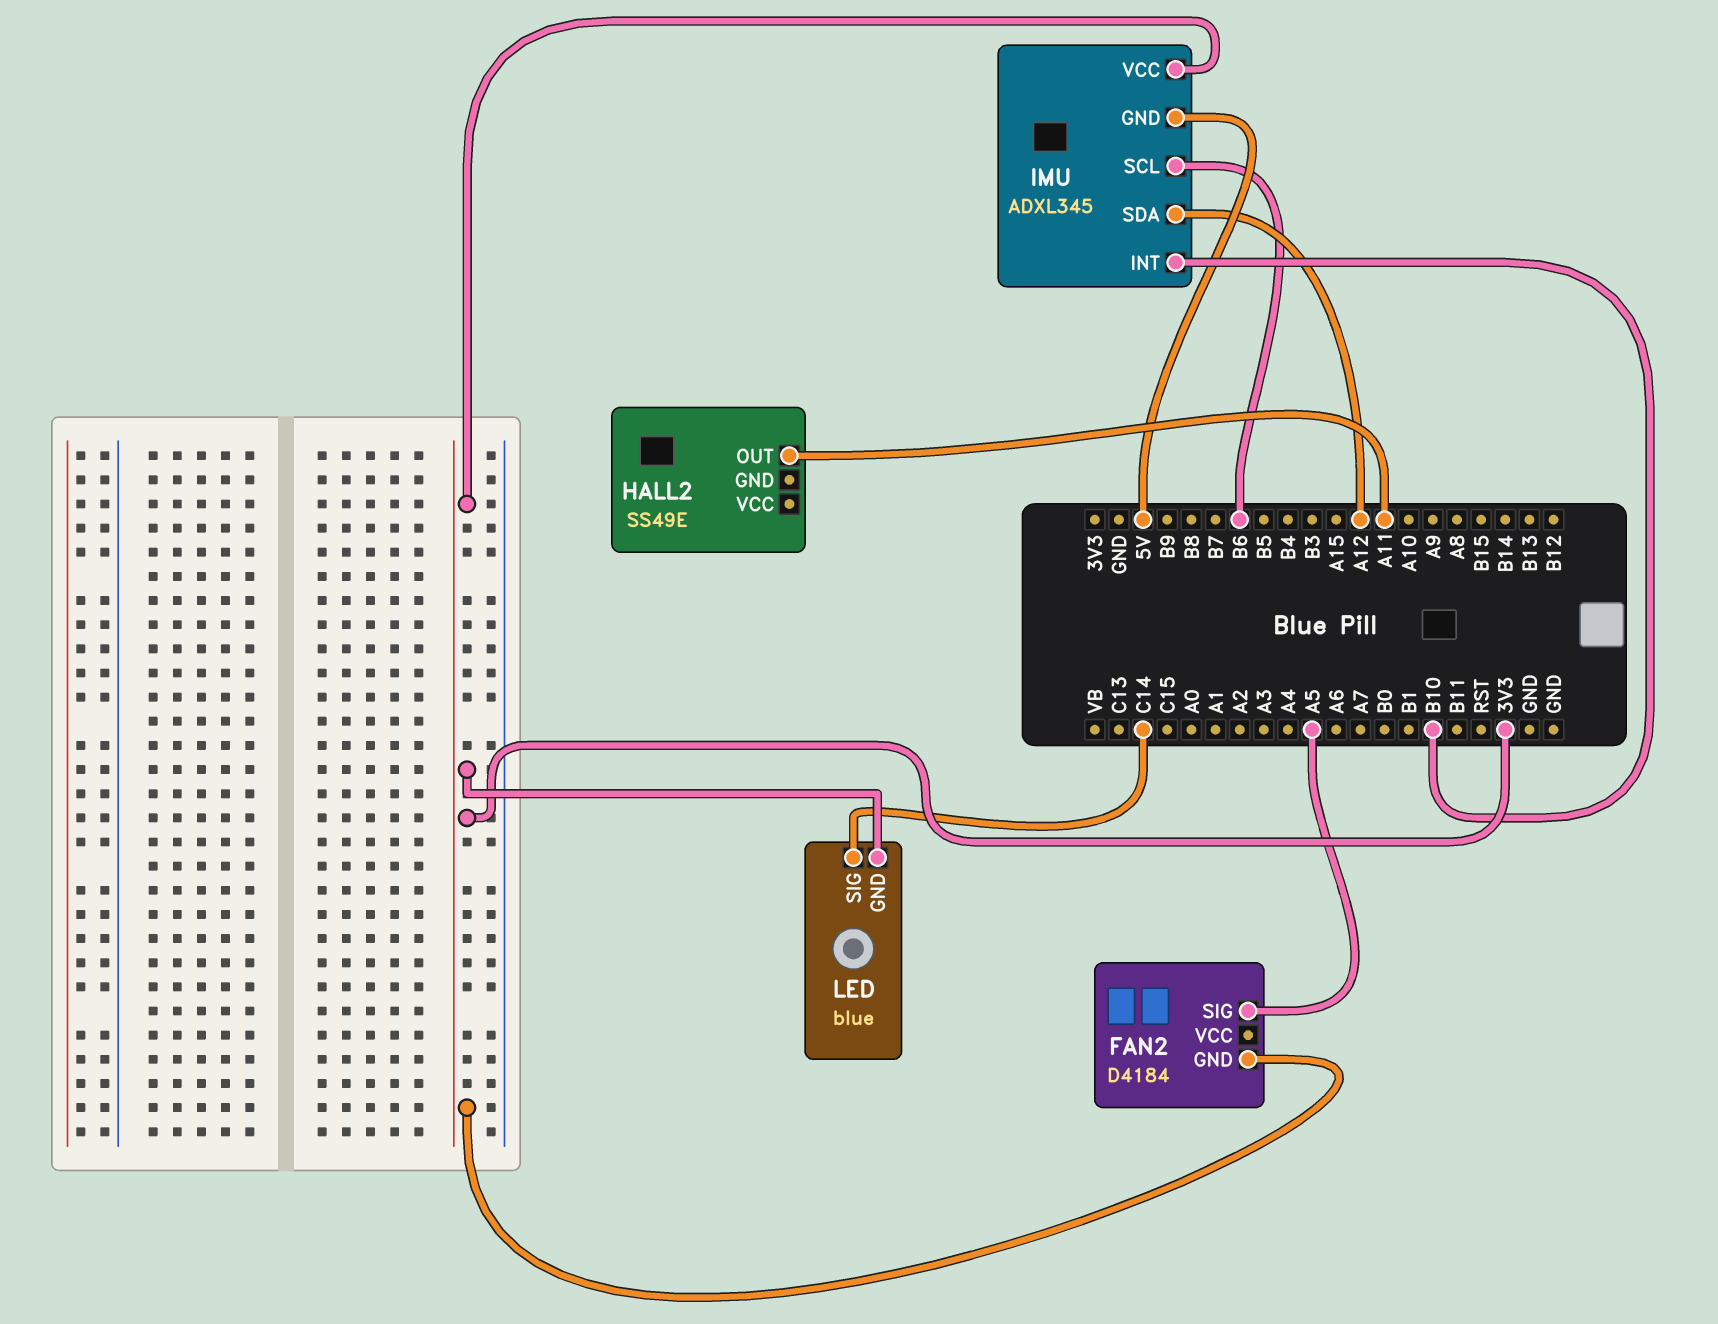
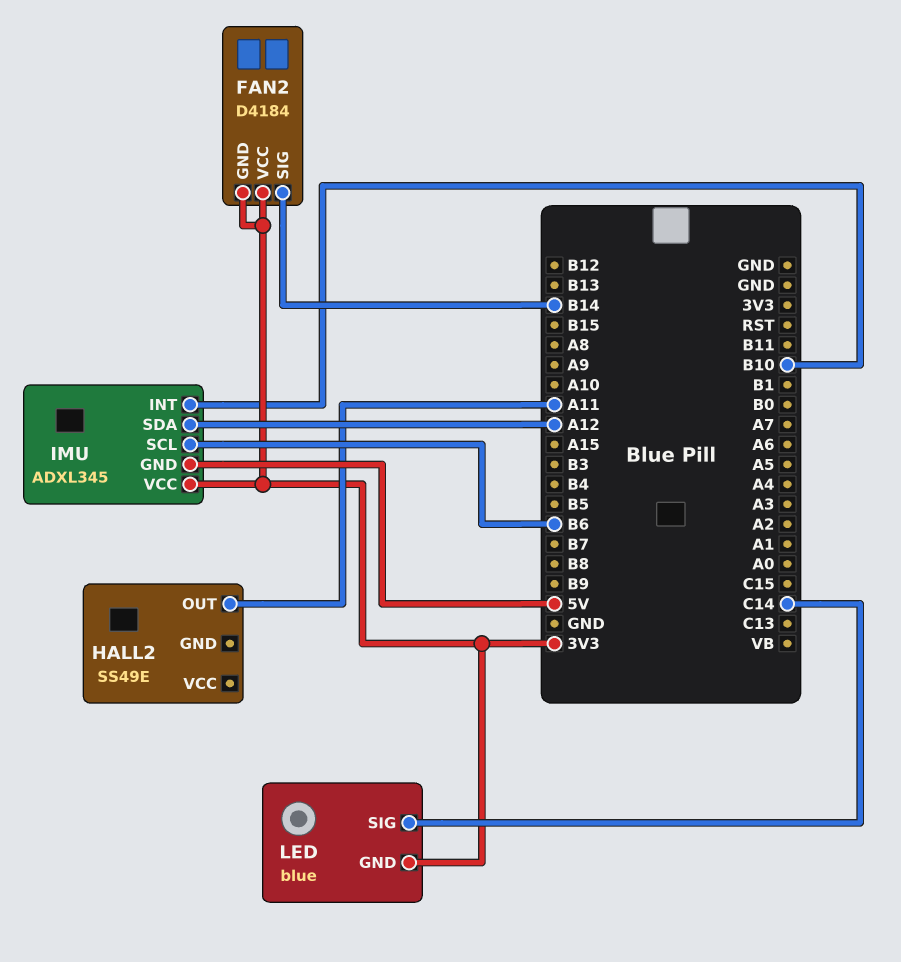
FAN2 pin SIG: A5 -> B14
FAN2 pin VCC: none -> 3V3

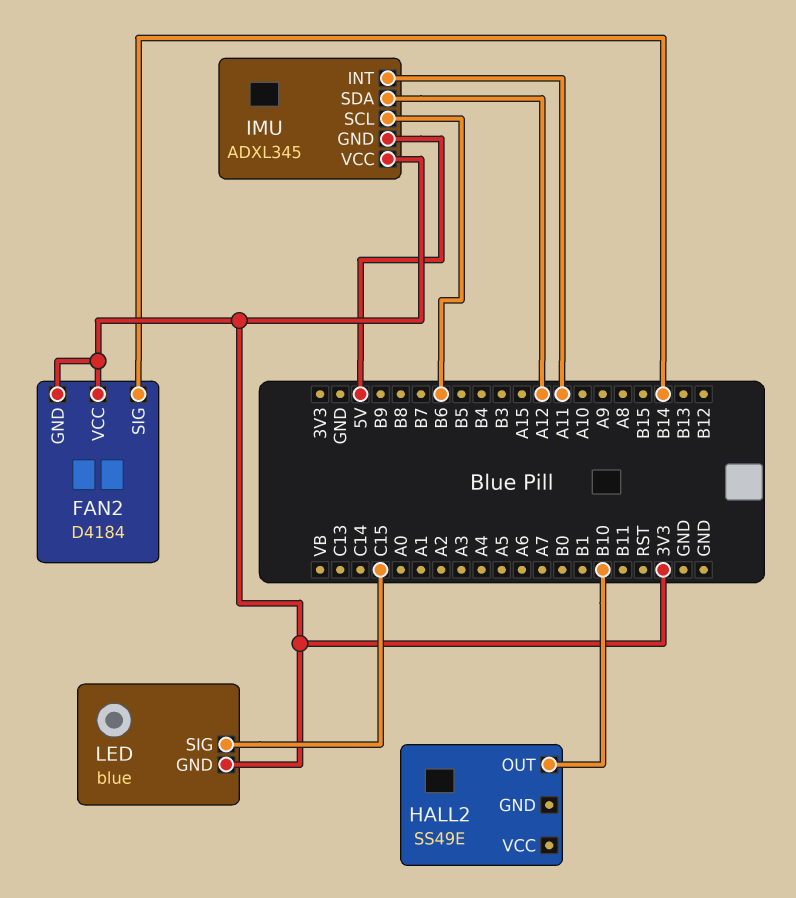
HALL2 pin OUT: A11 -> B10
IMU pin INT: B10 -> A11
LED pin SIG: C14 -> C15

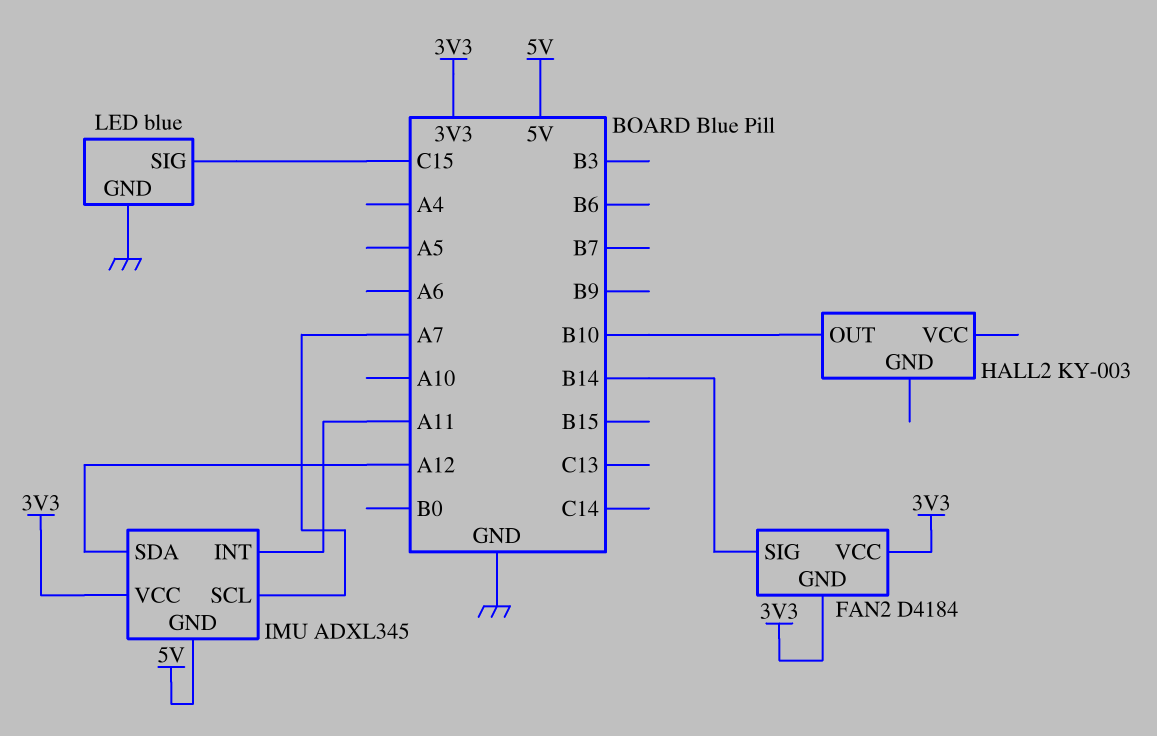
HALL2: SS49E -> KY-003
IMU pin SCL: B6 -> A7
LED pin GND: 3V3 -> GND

---

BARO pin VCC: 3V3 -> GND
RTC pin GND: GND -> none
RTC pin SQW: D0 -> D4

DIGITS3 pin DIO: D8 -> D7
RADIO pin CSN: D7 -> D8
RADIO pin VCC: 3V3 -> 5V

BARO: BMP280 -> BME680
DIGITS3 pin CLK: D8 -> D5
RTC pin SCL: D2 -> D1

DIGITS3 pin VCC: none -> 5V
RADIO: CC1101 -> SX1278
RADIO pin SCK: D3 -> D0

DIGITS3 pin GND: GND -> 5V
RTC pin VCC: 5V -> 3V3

** YOUR OBJECTIVE **
Leaving out each picture, repeat exactly the lines above from the one that contains "FAN2 pin SIG: A5 -> B14" through the one that contains "LED pin GND: 3V3 -> GND".

** RESPONSE TO THE EXERCISE **
FAN2 pin SIG: A5 -> B14
FAN2 pin VCC: none -> 3V3

HALL2 pin OUT: A11 -> B10
IMU pin INT: B10 -> A11
LED pin SIG: C14 -> C15

HALL2: SS49E -> KY-003
IMU pin SCL: B6 -> A7
LED pin GND: 3V3 -> GND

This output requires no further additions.